Your assignment: Take every line from the data that has the word "none" in it.

Supplied material:
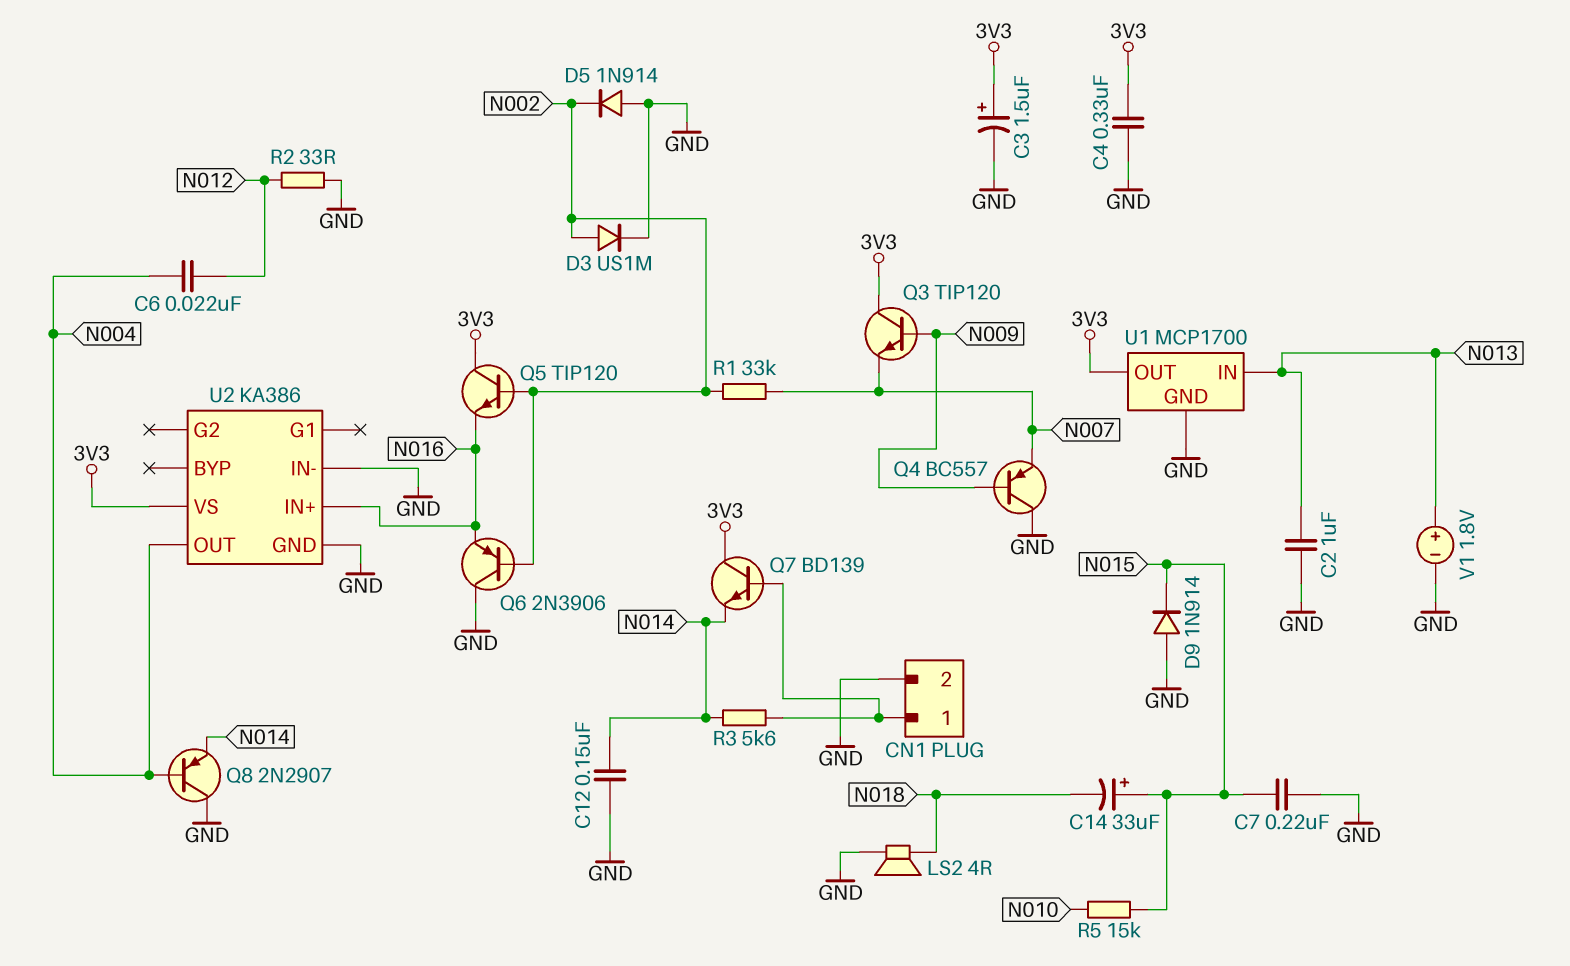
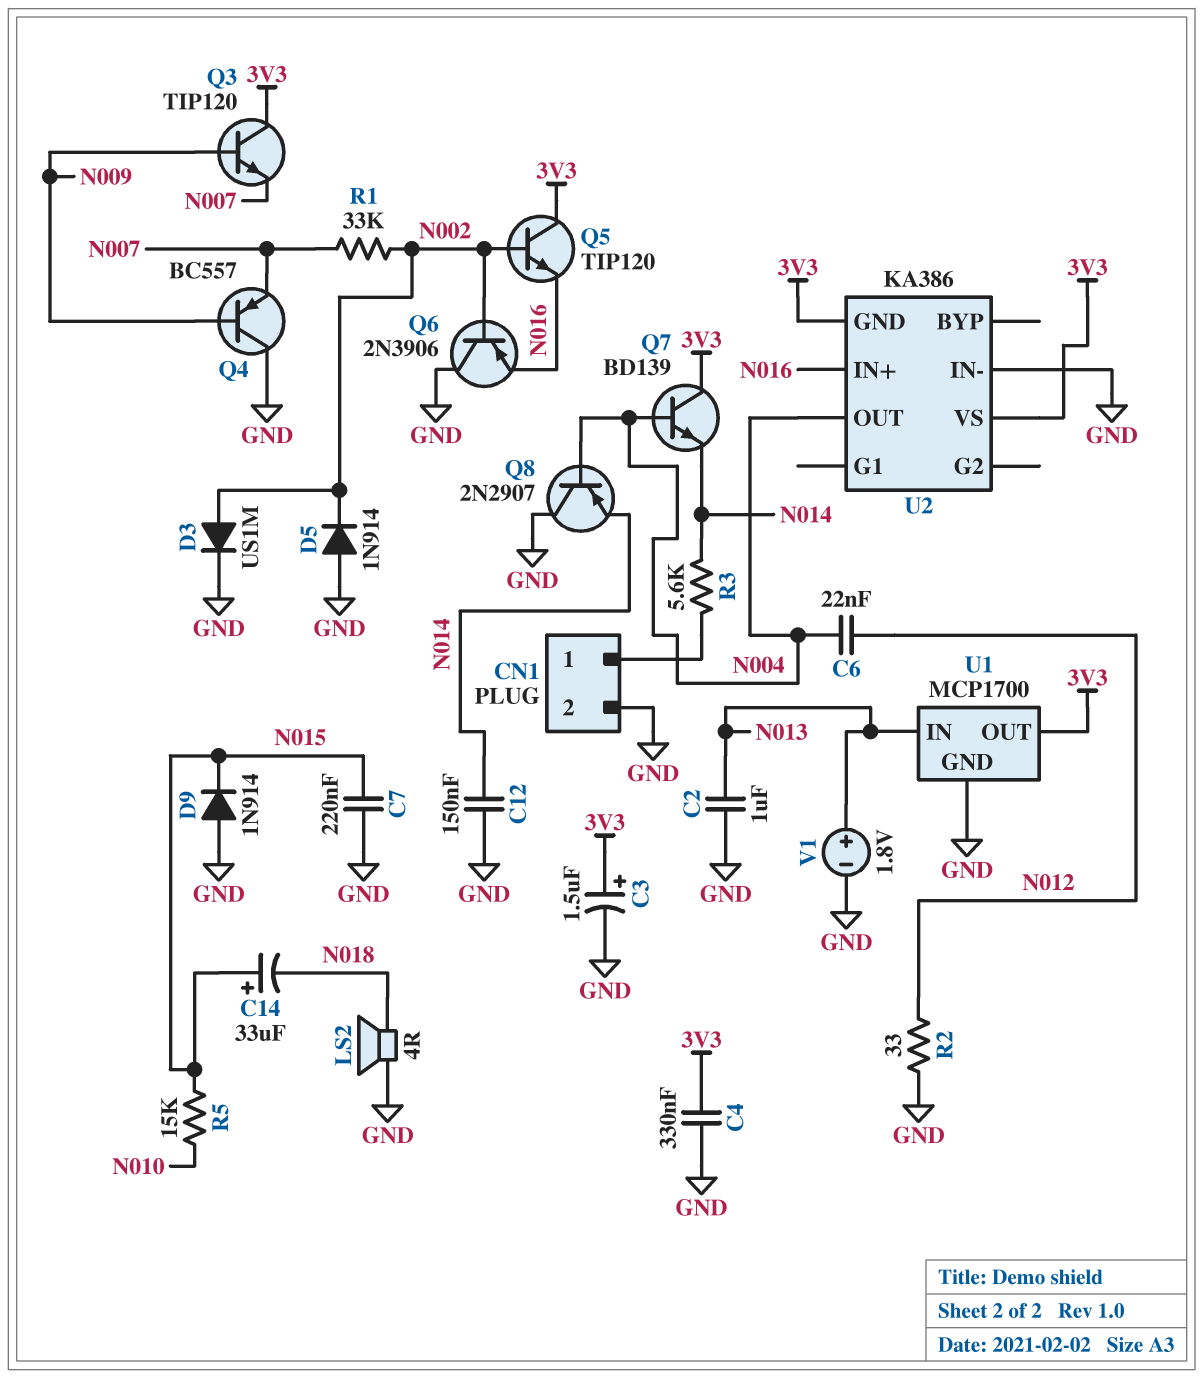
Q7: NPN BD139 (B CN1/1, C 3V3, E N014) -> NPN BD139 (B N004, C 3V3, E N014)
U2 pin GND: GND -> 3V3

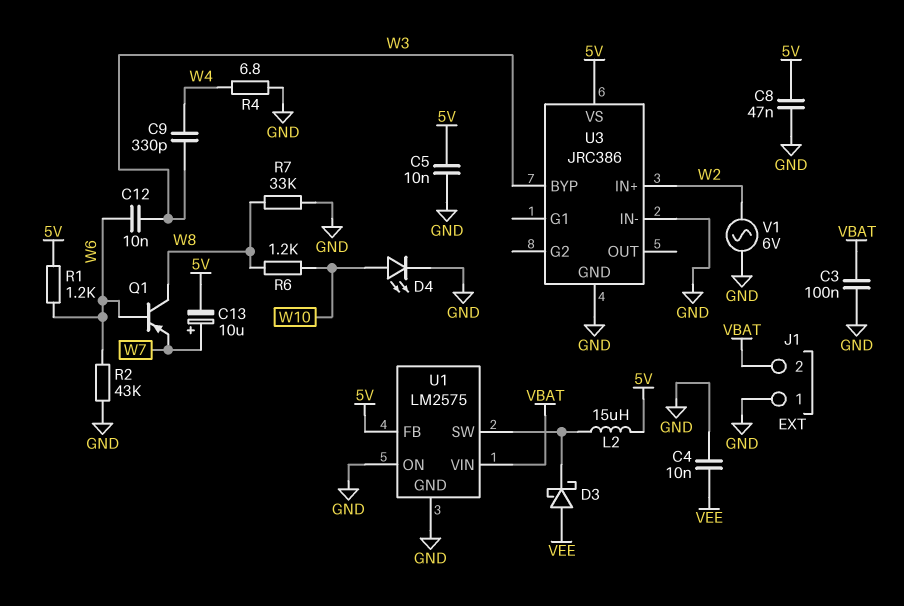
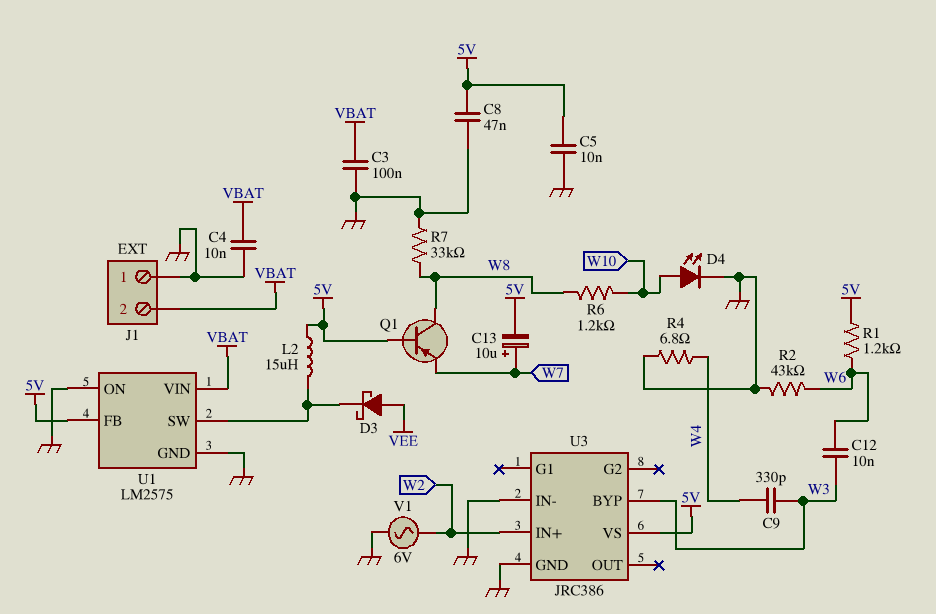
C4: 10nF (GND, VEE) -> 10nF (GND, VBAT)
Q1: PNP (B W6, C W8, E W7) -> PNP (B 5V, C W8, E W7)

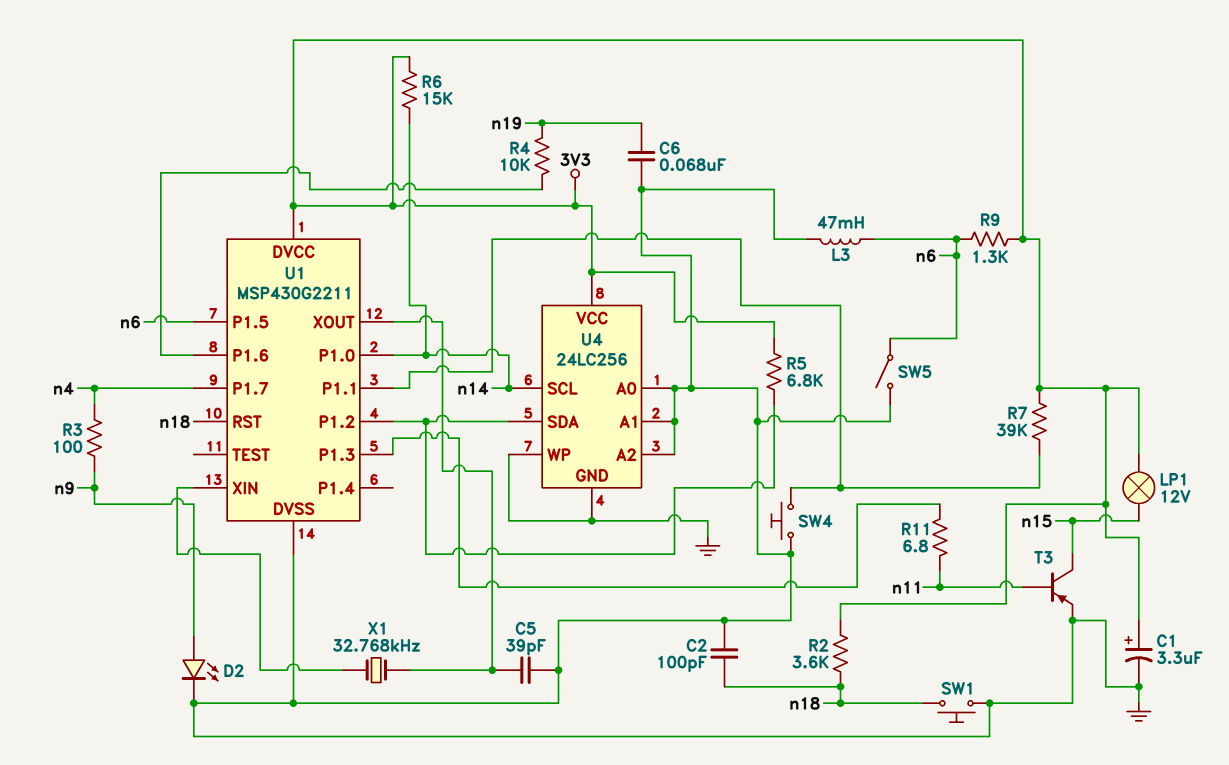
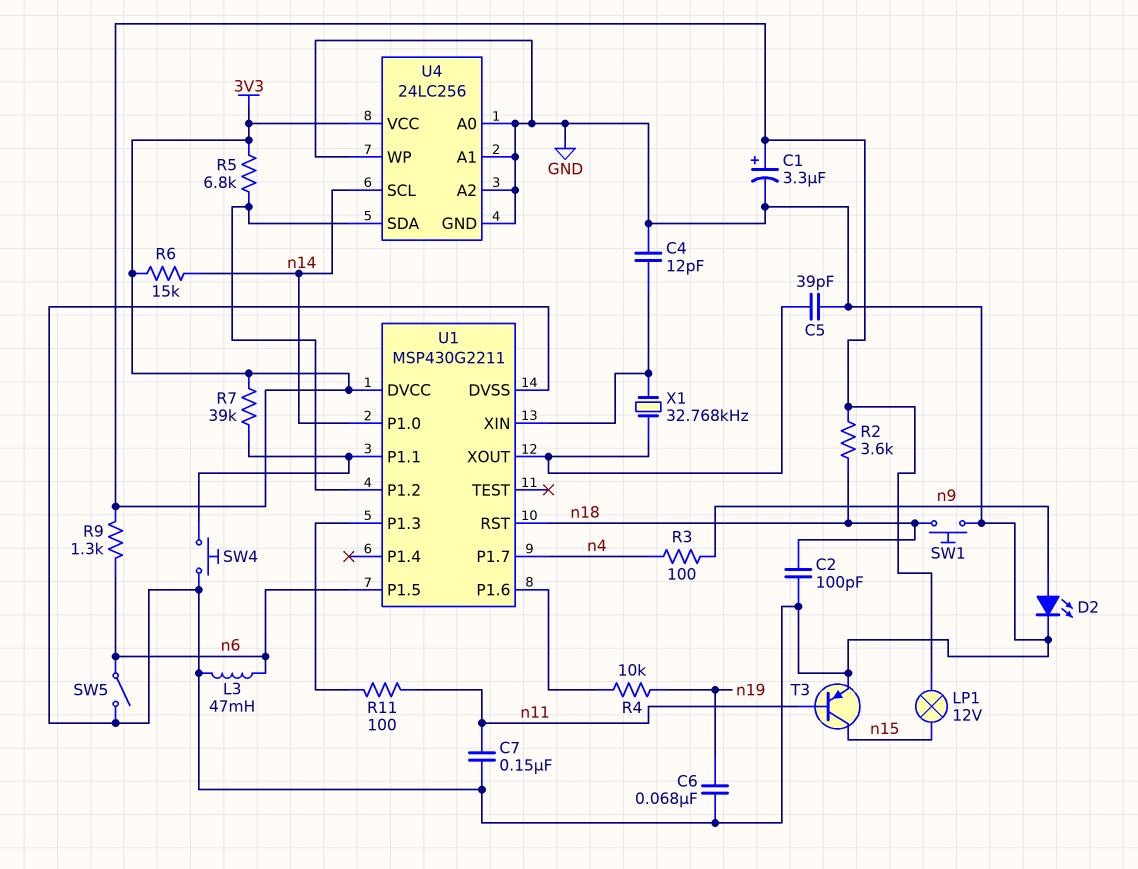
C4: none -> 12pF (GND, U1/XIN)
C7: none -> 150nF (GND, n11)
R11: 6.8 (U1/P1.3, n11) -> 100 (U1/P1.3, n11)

Your response:
C4: none -> 12pF (GND, U1/XIN)
C7: none -> 150nF (GND, n11)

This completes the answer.